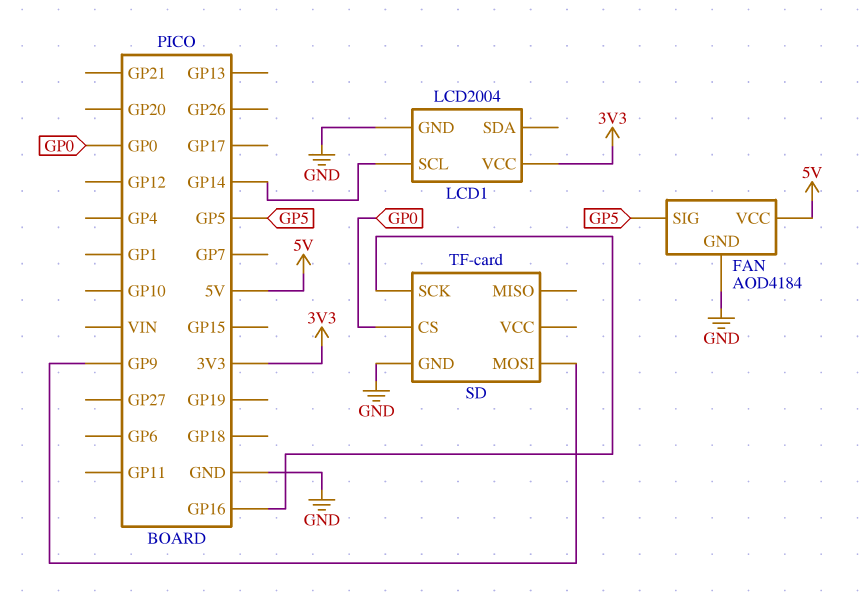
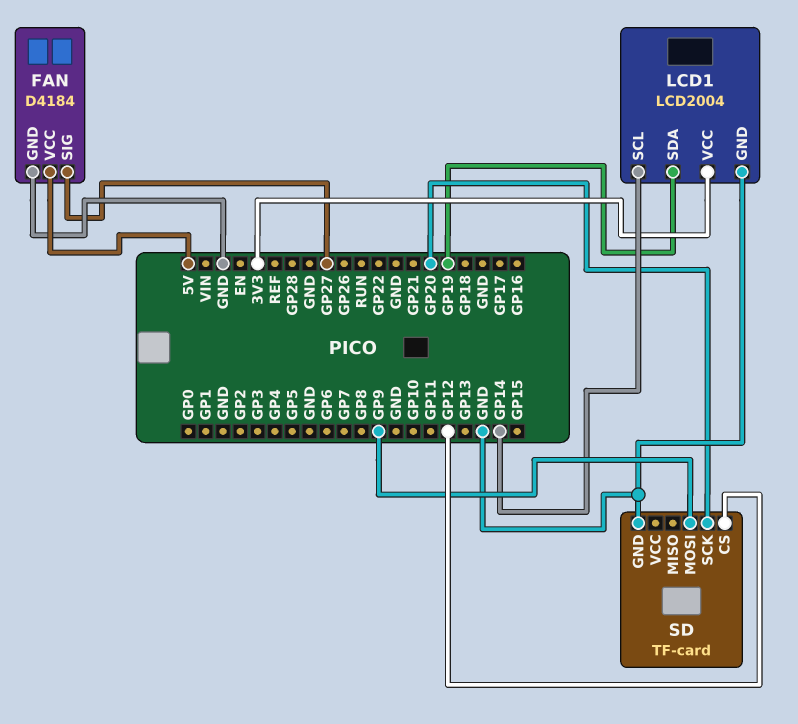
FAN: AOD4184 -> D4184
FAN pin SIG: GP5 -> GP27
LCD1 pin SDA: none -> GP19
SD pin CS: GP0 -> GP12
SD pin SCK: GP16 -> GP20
━━━━━━
■ Exercise aim ■
Without including the pictures, copy all of the data exactly.

■ Result for this task ■
FAN: AOD4184 -> D4184
FAN pin SIG: GP5 -> GP27
LCD1 pin SDA: none -> GP19
SD pin CS: GP0 -> GP12
SD pin SCK: GP16 -> GP20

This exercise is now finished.